[Modification records]
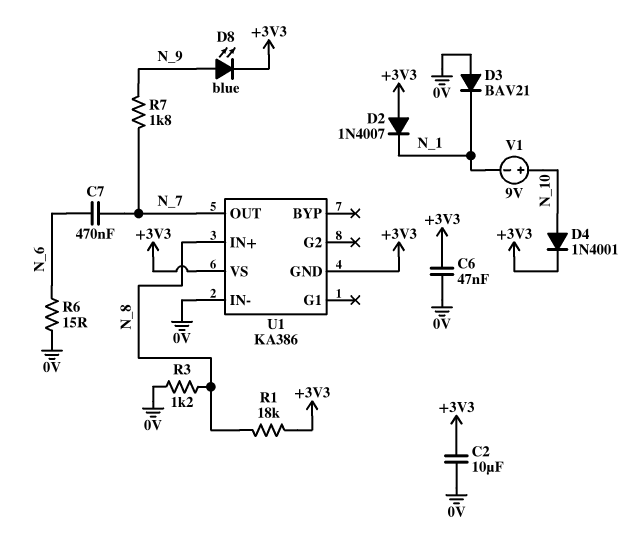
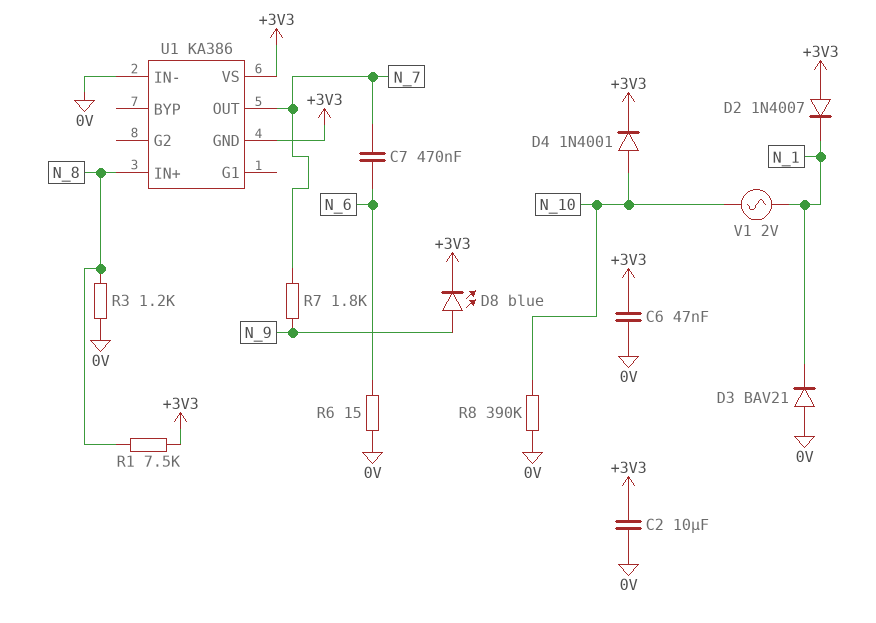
R1: 18k (+3V3, N_8) -> 7.5k (+3V3, N_8)
R8: none -> 390k (0V, N_10)
V1: 9V (plus N_10, minus N_1) -> AC 2V (N_1, N_10)

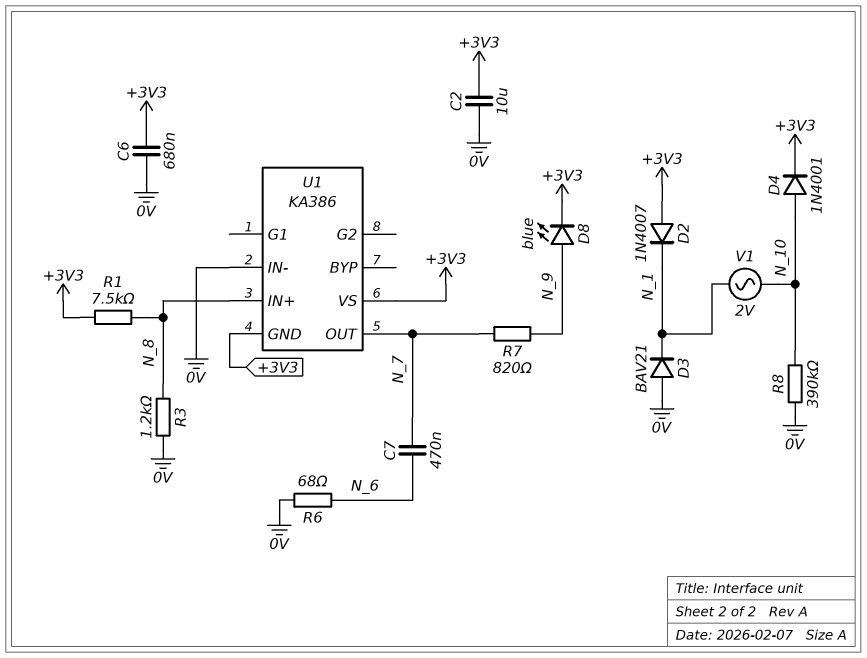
C6: 47nF (+3V3, 0V) -> 680nF (+3V3, 0V)
R6: 15 (0V, N_6) -> 68 (0V, N_6)
R7: 1.8k (N_7, N_9) -> 820 (N_7, N_9)

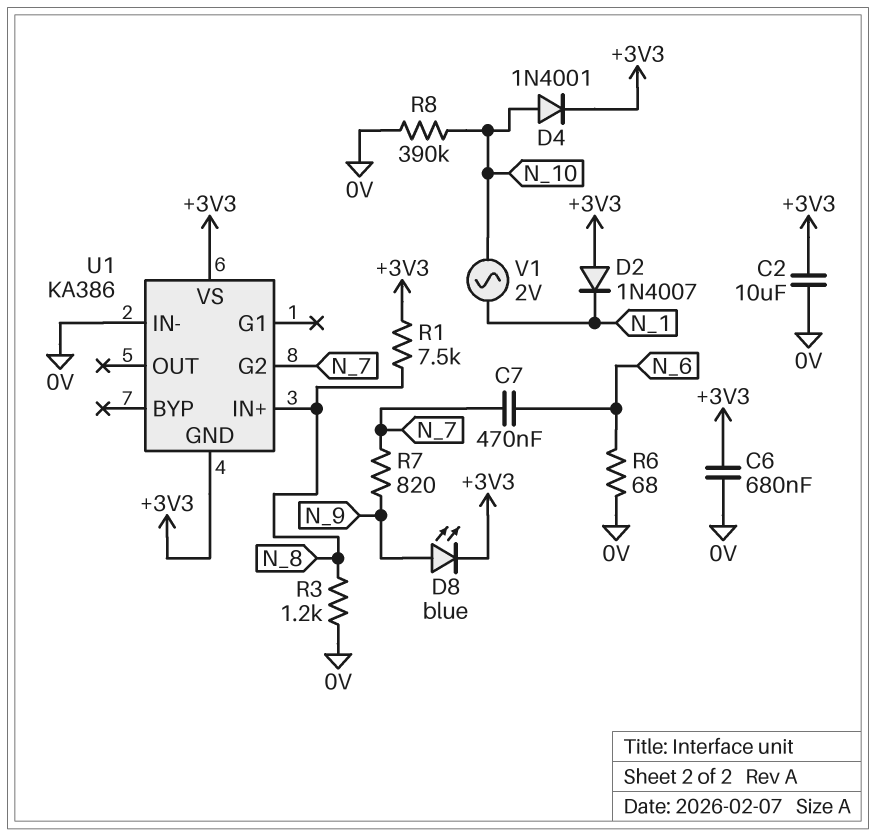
D3: diode BAV21 (A 0V, K N_1) -> none
U1 pin G2: none -> N_7
U1 pin OUT: N_7 -> none

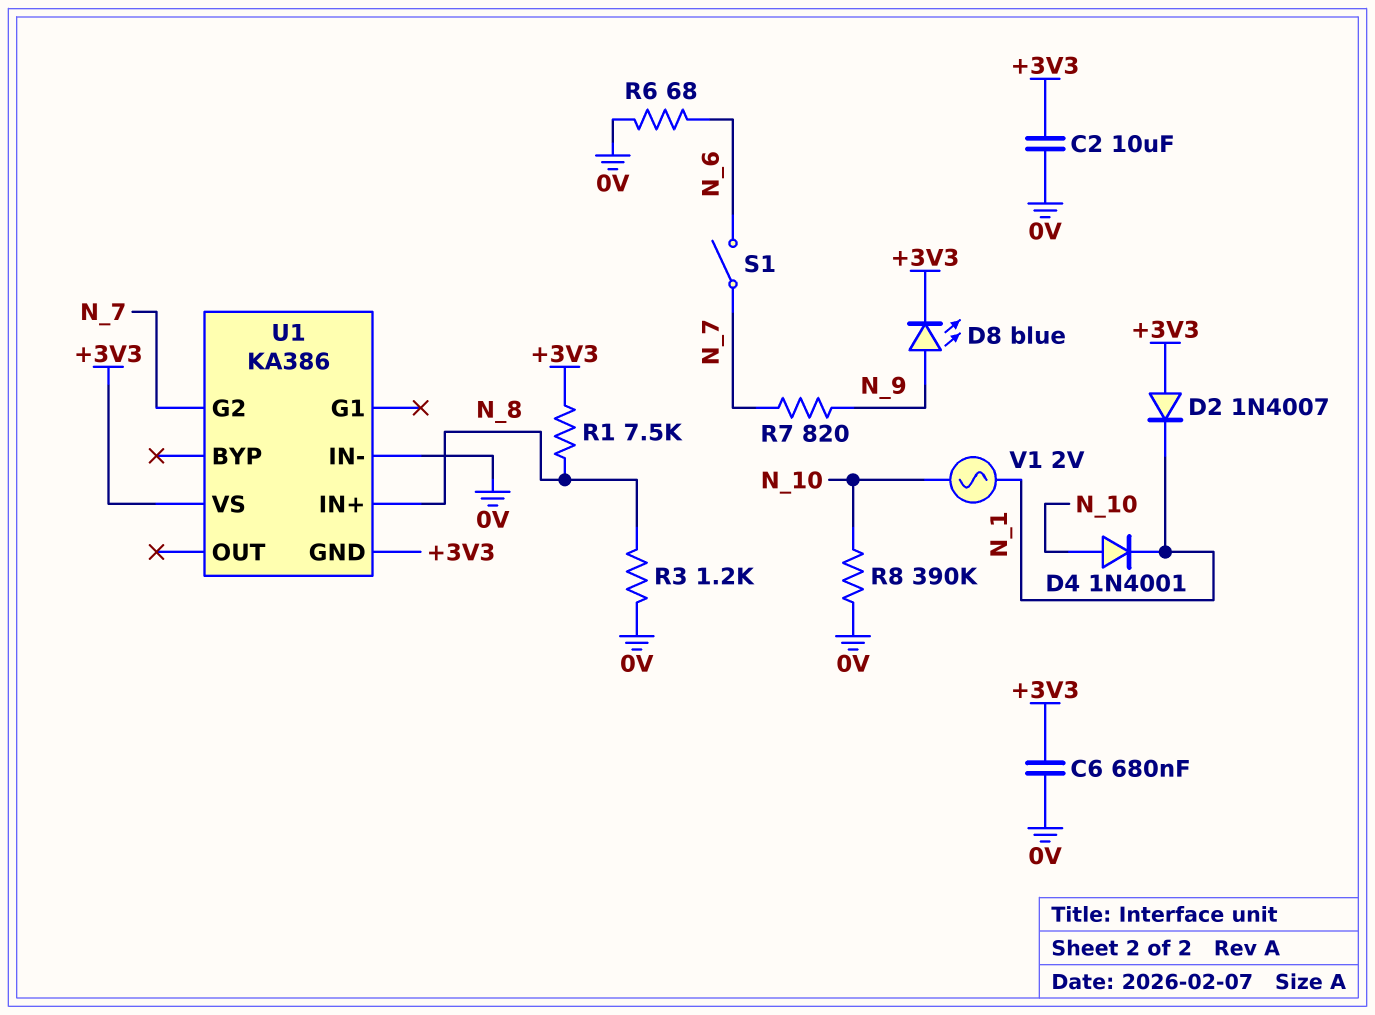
C7: 470nF (N_6, N_7) -> none
D4: diode 1N4001 (A N_10, K +3V3) -> diode 1N4001 (A N_10, K N_1)
S1: none -> switch (N_6, N_7)

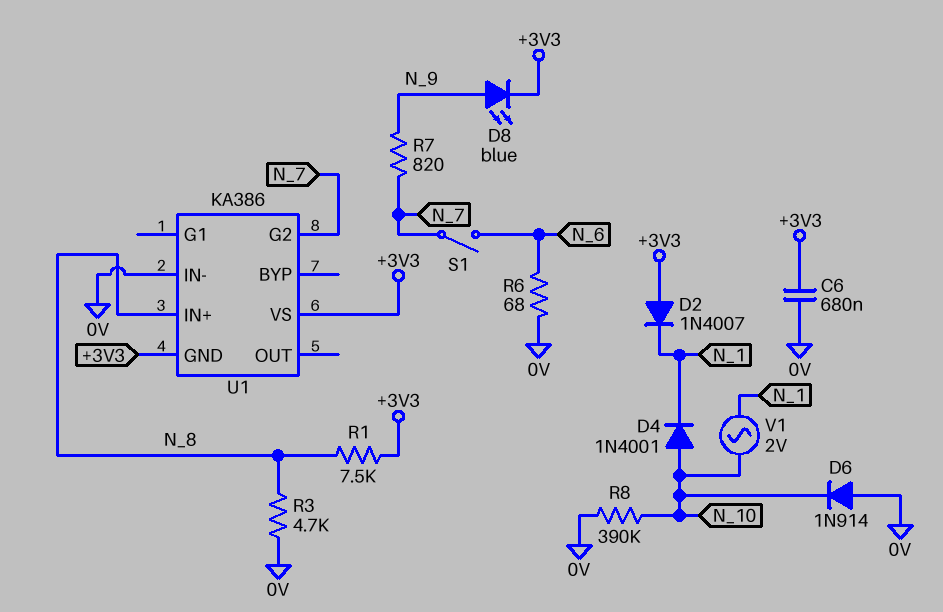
C2: 10uF (+3V3, 0V) -> none
D6: none -> diode 1N914 (A 0V, K N_10)
R3: 1.2k (0V, N_8) -> 4.7k (0V, N_8)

(AIM OF THE TASK):
Take the lines from the start of the entries through the line containing "C2: 10uF (+3V3, 0V) -> none" and set them down exactly, leaving out every picture.

(ANSWER SECTION):
R1: 18k (+3V3, N_8) -> 7.5k (+3V3, N_8)
R8: none -> 390k (0V, N_10)
V1: 9V (plus N_10, minus N_1) -> AC 2V (N_1, N_10)

C6: 47nF (+3V3, 0V) -> 680nF (+3V3, 0V)
R6: 15 (0V, N_6) -> 68 (0V, N_6)
R7: 1.8k (N_7, N_9) -> 820 (N_7, N_9)

D3: diode BAV21 (A 0V, K N_1) -> none
U1 pin G2: none -> N_7
U1 pin OUT: N_7 -> none

C7: 470nF (N_6, N_7) -> none
D4: diode 1N4001 (A N_10, K +3V3) -> diode 1N4001 (A N_10, K N_1)
S1: none -> switch (N_6, N_7)

C2: 10uF (+3V3, 0V) -> none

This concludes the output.